When you reach the line containing "CN202 pin 1: GND -> CMP2" in the entries below, begin reproducing lines exactly, and stop once the line containing "U1: MCP6541 -> LM393" is done.

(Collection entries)
○ ○ ○

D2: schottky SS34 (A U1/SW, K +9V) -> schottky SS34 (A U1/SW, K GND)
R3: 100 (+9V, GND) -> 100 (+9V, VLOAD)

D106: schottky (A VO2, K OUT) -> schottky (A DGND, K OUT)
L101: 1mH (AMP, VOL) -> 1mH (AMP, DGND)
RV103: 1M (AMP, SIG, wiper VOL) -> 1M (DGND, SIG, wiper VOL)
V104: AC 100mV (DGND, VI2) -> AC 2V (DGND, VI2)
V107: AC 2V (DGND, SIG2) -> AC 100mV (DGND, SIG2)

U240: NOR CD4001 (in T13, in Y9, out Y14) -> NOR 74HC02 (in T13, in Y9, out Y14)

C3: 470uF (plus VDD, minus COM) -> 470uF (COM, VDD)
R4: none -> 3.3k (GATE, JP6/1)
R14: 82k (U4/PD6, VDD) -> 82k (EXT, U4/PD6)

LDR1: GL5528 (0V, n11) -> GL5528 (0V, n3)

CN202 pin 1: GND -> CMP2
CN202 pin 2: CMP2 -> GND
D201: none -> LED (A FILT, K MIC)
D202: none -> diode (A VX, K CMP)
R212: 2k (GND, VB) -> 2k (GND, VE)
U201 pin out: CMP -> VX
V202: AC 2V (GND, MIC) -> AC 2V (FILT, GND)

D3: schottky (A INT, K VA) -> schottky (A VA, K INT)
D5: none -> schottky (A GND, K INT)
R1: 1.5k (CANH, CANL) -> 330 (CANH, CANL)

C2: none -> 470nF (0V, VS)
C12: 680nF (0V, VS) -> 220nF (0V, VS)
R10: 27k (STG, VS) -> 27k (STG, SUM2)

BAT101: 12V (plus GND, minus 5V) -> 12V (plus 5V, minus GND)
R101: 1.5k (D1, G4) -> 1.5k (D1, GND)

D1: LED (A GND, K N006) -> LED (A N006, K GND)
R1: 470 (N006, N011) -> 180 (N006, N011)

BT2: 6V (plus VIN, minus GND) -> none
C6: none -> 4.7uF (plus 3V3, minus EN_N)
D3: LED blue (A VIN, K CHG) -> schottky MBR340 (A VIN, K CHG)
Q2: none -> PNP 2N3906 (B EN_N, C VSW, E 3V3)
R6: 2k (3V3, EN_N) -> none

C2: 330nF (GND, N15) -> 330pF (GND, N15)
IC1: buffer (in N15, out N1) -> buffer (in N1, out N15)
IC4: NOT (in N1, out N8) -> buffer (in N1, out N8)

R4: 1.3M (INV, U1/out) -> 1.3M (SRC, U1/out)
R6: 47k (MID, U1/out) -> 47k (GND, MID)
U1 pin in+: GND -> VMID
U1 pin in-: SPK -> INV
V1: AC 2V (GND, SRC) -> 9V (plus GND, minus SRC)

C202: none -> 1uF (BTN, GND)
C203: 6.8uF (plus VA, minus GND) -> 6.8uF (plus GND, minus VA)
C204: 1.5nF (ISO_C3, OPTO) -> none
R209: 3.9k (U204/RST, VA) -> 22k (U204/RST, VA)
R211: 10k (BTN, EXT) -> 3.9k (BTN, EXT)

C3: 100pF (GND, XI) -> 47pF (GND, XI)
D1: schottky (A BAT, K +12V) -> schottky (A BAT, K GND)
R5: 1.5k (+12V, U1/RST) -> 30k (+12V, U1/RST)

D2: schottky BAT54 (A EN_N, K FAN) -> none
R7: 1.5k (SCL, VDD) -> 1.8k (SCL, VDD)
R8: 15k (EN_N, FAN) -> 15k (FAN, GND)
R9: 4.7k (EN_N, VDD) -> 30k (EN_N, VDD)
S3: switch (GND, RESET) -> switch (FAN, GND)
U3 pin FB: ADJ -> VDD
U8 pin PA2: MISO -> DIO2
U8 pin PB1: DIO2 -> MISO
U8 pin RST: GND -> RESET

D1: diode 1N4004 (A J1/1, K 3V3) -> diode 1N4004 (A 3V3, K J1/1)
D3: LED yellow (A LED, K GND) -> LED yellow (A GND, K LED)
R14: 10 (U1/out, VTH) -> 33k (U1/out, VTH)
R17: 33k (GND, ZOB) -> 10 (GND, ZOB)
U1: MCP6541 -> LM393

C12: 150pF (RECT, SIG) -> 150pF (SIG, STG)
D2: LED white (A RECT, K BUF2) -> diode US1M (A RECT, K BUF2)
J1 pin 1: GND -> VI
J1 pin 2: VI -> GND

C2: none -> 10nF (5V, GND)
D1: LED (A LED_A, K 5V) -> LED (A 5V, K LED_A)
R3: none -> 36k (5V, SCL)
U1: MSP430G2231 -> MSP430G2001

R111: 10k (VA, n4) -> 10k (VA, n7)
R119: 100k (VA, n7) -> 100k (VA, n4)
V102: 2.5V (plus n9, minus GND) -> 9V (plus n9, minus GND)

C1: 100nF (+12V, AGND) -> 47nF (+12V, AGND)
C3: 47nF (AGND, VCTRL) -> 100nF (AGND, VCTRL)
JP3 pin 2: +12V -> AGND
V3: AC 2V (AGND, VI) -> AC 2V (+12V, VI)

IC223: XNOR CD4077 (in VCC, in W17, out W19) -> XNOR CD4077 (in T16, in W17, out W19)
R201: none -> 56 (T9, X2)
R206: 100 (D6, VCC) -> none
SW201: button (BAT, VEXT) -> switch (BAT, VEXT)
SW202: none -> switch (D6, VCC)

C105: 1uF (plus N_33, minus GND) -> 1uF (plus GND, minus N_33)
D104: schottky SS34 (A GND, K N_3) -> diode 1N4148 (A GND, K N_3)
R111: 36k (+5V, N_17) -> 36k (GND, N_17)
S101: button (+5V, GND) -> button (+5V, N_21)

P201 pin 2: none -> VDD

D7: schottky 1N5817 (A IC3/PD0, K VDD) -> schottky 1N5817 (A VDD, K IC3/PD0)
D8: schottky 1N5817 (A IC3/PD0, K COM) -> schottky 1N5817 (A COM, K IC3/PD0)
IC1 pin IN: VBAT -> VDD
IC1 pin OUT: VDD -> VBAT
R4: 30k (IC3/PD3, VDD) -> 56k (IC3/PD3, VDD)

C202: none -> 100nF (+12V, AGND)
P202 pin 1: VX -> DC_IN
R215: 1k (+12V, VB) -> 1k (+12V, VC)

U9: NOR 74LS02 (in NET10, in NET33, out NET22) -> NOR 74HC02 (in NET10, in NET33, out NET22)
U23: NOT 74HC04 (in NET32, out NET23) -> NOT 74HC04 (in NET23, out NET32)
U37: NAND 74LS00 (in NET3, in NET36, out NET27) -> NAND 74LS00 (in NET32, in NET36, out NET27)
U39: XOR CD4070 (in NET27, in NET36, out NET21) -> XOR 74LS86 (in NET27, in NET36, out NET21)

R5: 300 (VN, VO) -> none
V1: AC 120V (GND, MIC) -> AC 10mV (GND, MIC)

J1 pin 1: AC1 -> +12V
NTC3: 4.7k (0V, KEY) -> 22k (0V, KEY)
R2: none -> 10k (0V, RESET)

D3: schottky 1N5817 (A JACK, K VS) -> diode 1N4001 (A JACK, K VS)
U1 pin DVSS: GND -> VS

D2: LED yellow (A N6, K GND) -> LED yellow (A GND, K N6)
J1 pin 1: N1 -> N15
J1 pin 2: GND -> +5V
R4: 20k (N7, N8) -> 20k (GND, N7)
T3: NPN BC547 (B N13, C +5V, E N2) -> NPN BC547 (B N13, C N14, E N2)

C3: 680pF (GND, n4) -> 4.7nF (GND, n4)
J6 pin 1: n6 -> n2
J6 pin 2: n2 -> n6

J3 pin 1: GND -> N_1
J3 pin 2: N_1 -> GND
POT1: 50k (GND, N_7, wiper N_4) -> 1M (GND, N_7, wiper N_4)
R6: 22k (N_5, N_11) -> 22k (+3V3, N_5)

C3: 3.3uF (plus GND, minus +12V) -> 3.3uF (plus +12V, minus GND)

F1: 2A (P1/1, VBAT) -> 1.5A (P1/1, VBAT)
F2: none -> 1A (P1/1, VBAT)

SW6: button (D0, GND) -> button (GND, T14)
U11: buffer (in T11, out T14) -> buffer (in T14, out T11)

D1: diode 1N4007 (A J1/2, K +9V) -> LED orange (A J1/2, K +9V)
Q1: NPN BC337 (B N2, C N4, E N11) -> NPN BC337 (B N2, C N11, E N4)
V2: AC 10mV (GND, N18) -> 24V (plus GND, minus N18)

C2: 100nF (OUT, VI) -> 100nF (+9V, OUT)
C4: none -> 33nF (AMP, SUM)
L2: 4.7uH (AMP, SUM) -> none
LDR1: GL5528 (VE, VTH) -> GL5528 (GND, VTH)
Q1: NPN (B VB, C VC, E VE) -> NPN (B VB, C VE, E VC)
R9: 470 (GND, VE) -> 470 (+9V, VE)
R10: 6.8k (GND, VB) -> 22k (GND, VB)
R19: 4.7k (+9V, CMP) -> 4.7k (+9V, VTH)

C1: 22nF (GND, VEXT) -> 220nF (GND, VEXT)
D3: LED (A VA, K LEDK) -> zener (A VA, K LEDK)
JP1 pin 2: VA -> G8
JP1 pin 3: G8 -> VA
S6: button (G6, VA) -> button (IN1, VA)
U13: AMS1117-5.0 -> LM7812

○ ○ ○

EXERCISE RESULT
CN202 pin 1: GND -> CMP2
CN202 pin 2: CMP2 -> GND
D201: none -> LED (A FILT, K MIC)
D202: none -> diode (A VX, K CMP)
R212: 2k (GND, VB) -> 2k (GND, VE)
U201 pin out: CMP -> VX
V202: AC 2V (GND, MIC) -> AC 2V (FILT, GND)

D3: schottky (A INT, K VA) -> schottky (A VA, K INT)
D5: none -> schottky (A GND, K INT)
R1: 1.5k (CANH, CANL) -> 330 (CANH, CANL)

C2: none -> 470nF (0V, VS)
C12: 680nF (0V, VS) -> 220nF (0V, VS)
R10: 27k (STG, VS) -> 27k (STG, SUM2)

BAT101: 12V (plus GND, minus 5V) -> 12V (plus 5V, minus GND)
R101: 1.5k (D1, G4) -> 1.5k (D1, GND)

D1: LED (A GND, K N006) -> LED (A N006, K GND)
R1: 470 (N006, N011) -> 180 (N006, N011)

BT2: 6V (plus VIN, minus GND) -> none
C6: none -> 4.7uF (plus 3V3, minus EN_N)
D3: LED blue (A VIN, K CHG) -> schottky MBR340 (A VIN, K CHG)
Q2: none -> PNP 2N3906 (B EN_N, C VSW, E 3V3)
R6: 2k (3V3, EN_N) -> none

C2: 330nF (GND, N15) -> 330pF (GND, N15)
IC1: buffer (in N15, out N1) -> buffer (in N1, out N15)
IC4: NOT (in N1, out N8) -> buffer (in N1, out N8)

R4: 1.3M (INV, U1/out) -> 1.3M (SRC, U1/out)
R6: 47k (MID, U1/out) -> 47k (GND, MID)
U1 pin in+: GND -> VMID
U1 pin in-: SPK -> INV
V1: AC 2V (GND, SRC) -> 9V (plus GND, minus SRC)

C202: none -> 1uF (BTN, GND)
C203: 6.8uF (plus VA, minus GND) -> 6.8uF (plus GND, minus VA)
C204: 1.5nF (ISO_C3, OPTO) -> none
R209: 3.9k (U204/RST, VA) -> 22k (U204/RST, VA)
R211: 10k (BTN, EXT) -> 3.9k (BTN, EXT)

C3: 100pF (GND, XI) -> 47pF (GND, XI)
D1: schottky (A BAT, K +12V) -> schottky (A BAT, K GND)
R5: 1.5k (+12V, U1/RST) -> 30k (+12V, U1/RST)

D2: schottky BAT54 (A EN_N, K FAN) -> none
R7: 1.5k (SCL, VDD) -> 1.8k (SCL, VDD)
R8: 15k (EN_N, FAN) -> 15k (FAN, GND)
R9: 4.7k (EN_N, VDD) -> 30k (EN_N, VDD)
S3: switch (GND, RESET) -> switch (FAN, GND)
U3 pin FB: ADJ -> VDD
U8 pin PA2: MISO -> DIO2
U8 pin PB1: DIO2 -> MISO
U8 pin RST: GND -> RESET

D1: diode 1N4004 (A J1/1, K 3V3) -> diode 1N4004 (A 3V3, K J1/1)
D3: LED yellow (A LED, K GND) -> LED yellow (A GND, K LED)
R14: 10 (U1/out, VTH) -> 33k (U1/out, VTH)
R17: 33k (GND, ZOB) -> 10 (GND, ZOB)
U1: MCP6541 -> LM393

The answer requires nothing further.